+++ PROVIDED INFORMATION +++
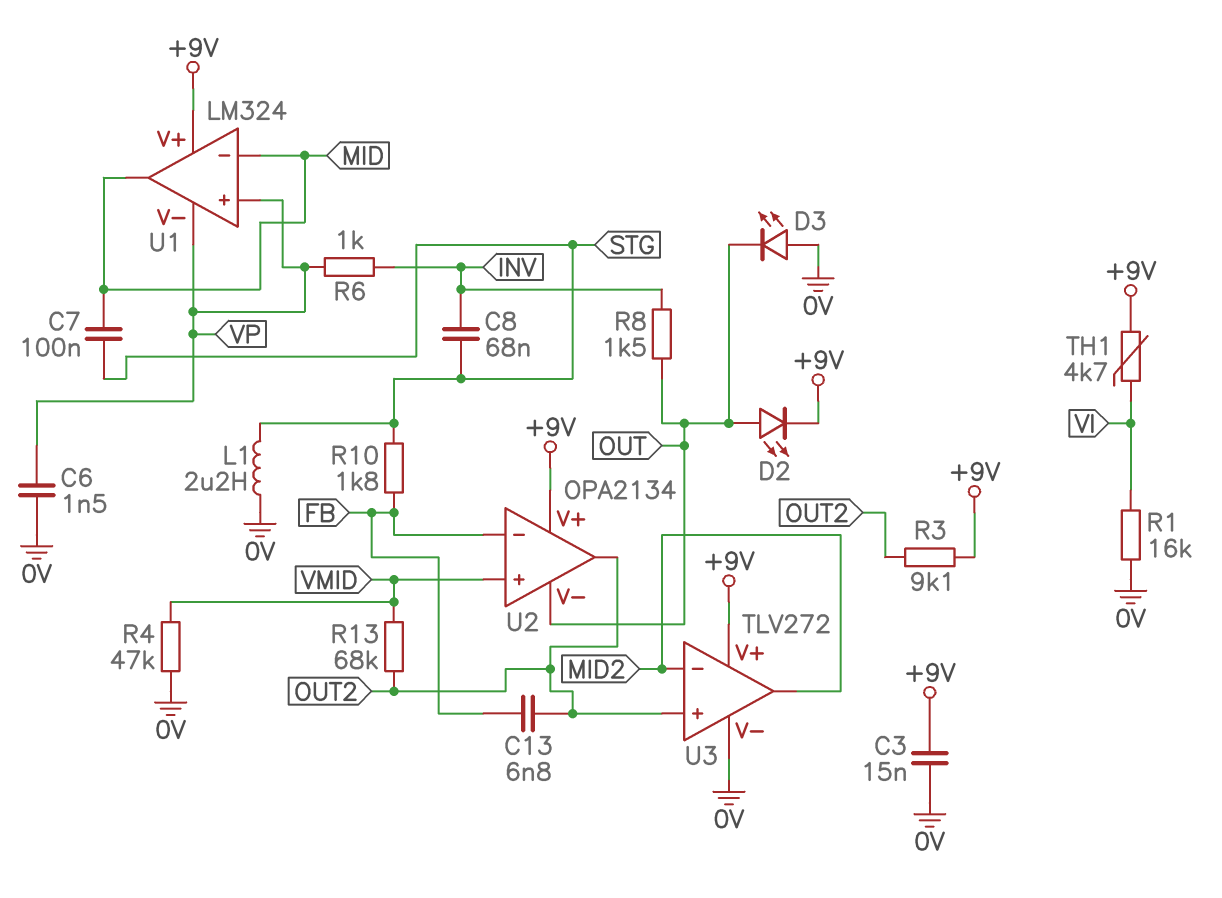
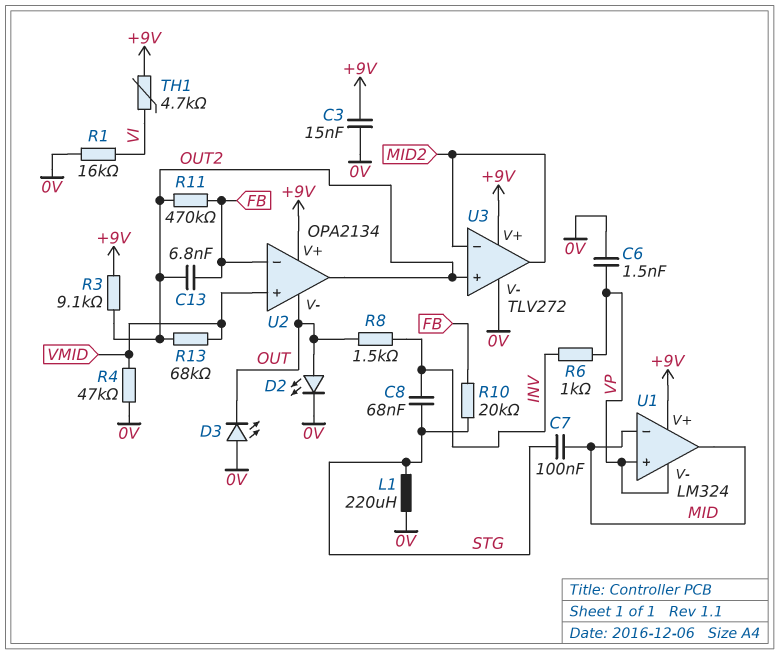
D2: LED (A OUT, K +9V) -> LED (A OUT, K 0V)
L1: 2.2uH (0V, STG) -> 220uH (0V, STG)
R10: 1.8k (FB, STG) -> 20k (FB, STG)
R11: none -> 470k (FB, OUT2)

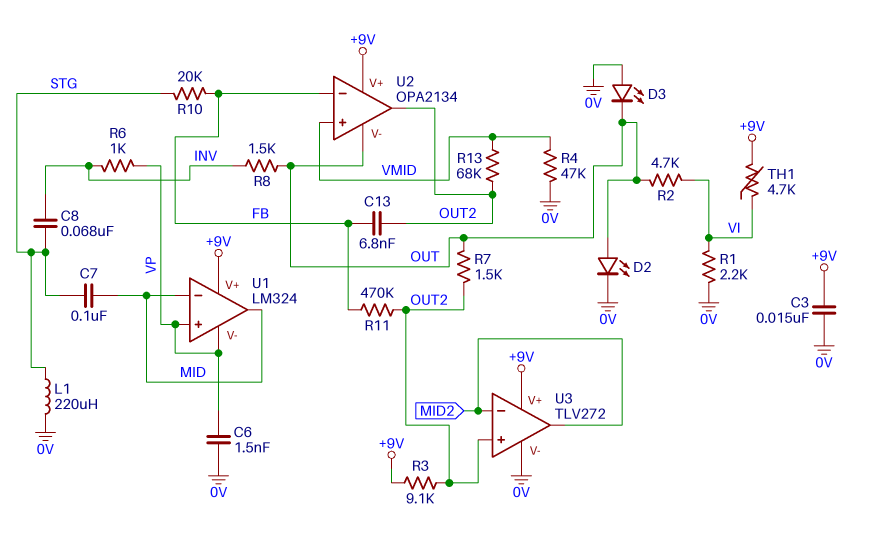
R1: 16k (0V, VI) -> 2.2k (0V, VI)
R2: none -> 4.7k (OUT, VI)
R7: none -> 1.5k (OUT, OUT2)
+++
* _WHAT IS NEEDED_
Extract each line holding the word "none" from the records.

* _REPLY TO THE EXERCISE_
R11: none -> 470k (FB, OUT2)
R2: none -> 4.7k (OUT, VI)
R7: none -> 1.5k (OUT, OUT2)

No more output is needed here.